- _What to do_:
Find out how many lines in the records have the string "relocated" in them, and state only that number.

Start of Dataset excerpts

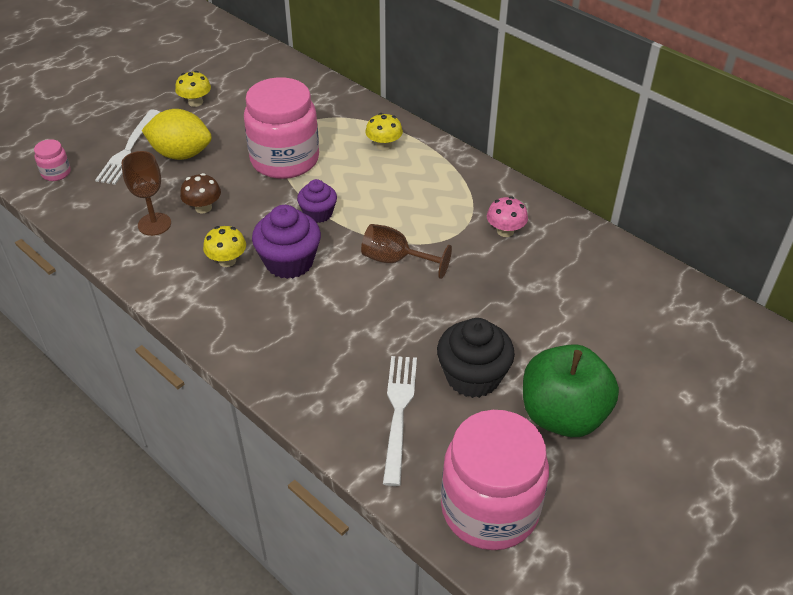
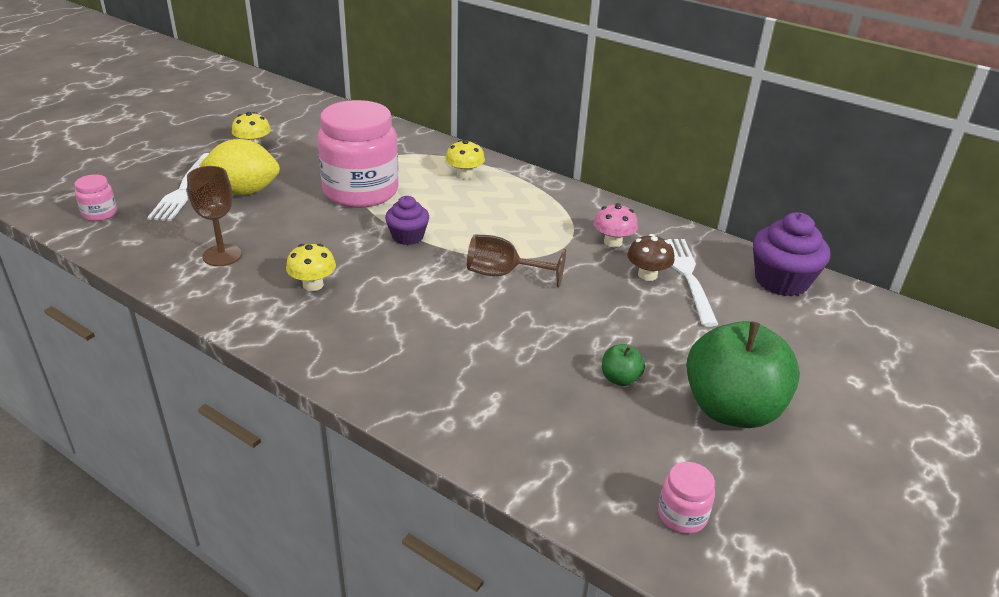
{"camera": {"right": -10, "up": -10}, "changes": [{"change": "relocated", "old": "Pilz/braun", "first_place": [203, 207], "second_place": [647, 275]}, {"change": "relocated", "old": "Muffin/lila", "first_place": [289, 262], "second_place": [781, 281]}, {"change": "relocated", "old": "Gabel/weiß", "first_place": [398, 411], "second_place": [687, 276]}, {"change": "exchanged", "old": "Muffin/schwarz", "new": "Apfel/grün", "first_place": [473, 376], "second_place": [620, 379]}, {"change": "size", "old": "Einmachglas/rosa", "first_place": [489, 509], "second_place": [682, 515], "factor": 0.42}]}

End of Dataset excerpts
Start of Dataset excerpts

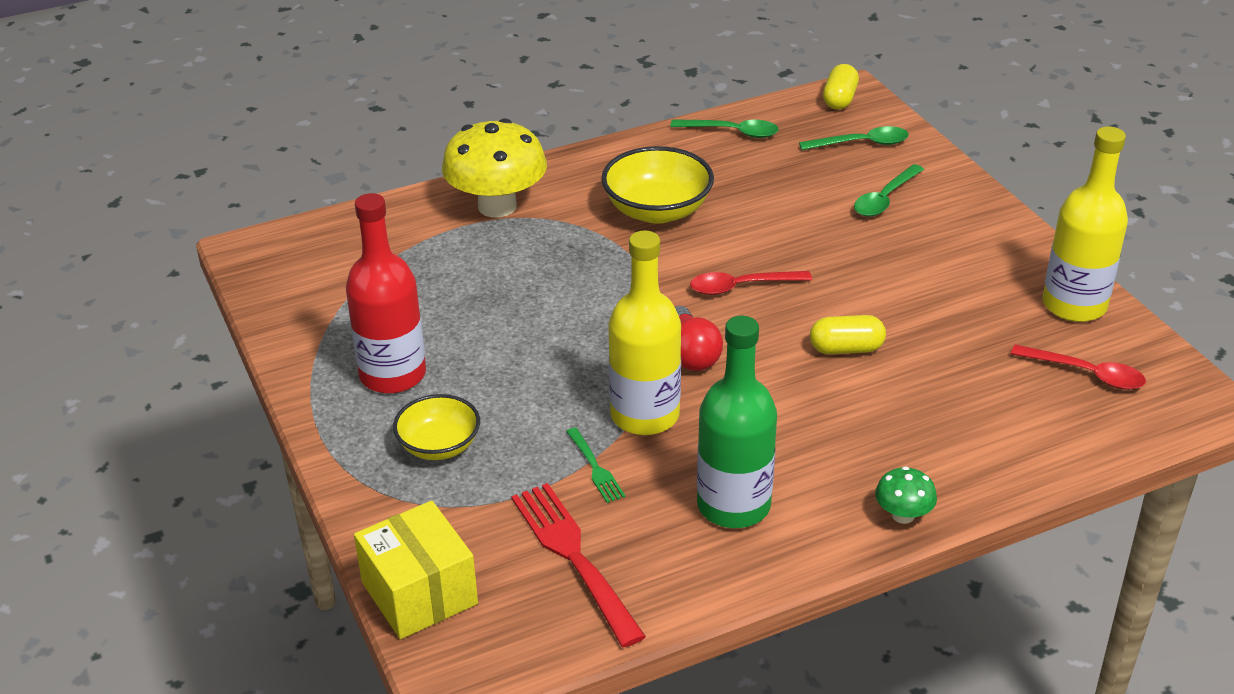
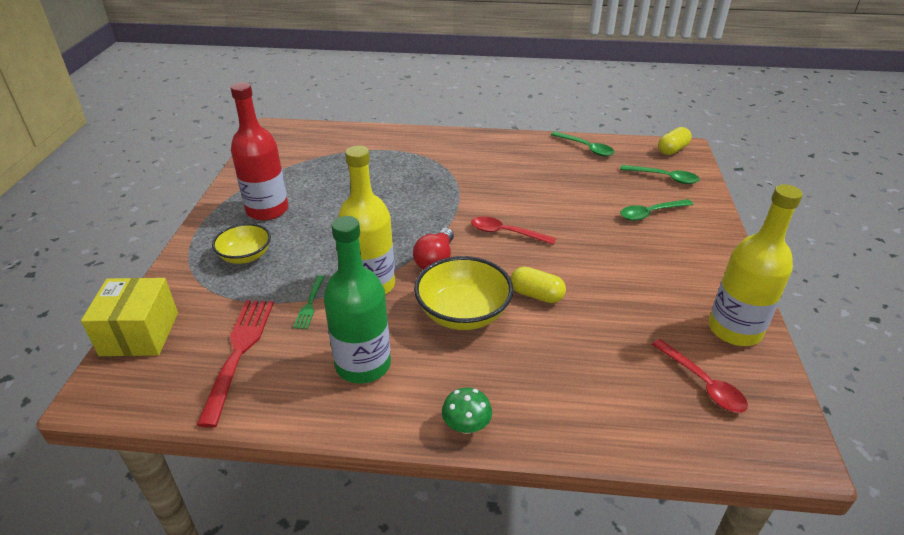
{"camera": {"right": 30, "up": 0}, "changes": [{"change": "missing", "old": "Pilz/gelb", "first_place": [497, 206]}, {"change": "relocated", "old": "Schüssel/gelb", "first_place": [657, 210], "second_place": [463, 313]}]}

End of Dataset excerpts
Start of Dataset excerpts

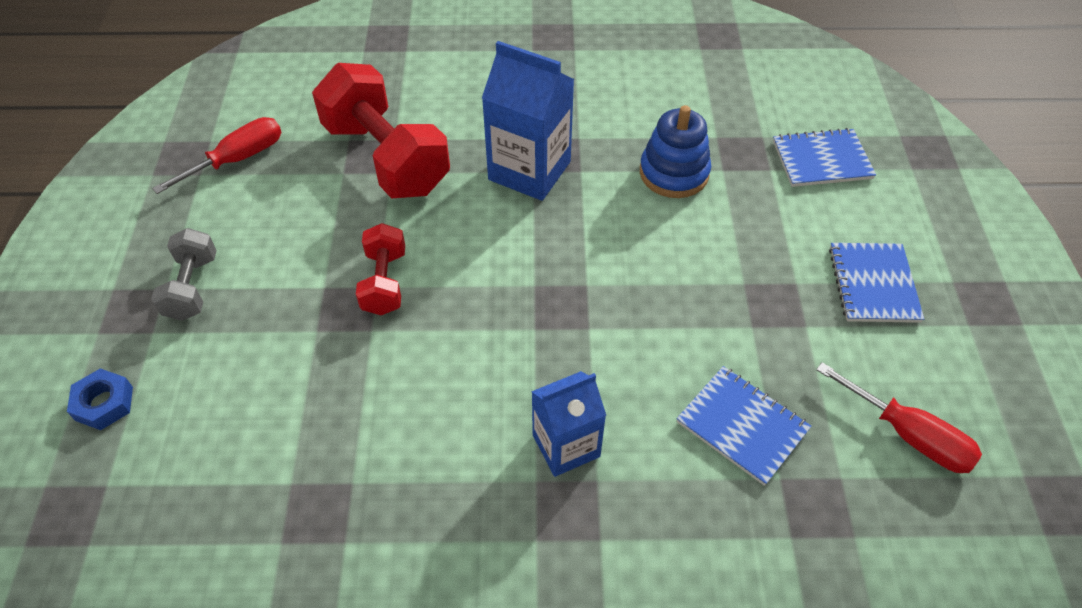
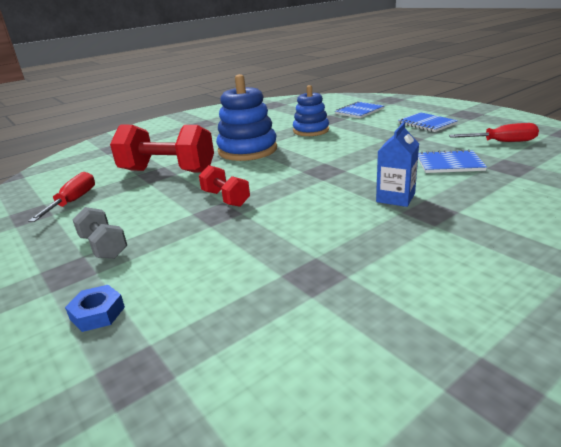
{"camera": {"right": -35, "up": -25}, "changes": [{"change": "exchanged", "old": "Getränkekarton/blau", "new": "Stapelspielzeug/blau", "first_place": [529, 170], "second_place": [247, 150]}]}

End of Dataset excerpts

- _Response area_:
2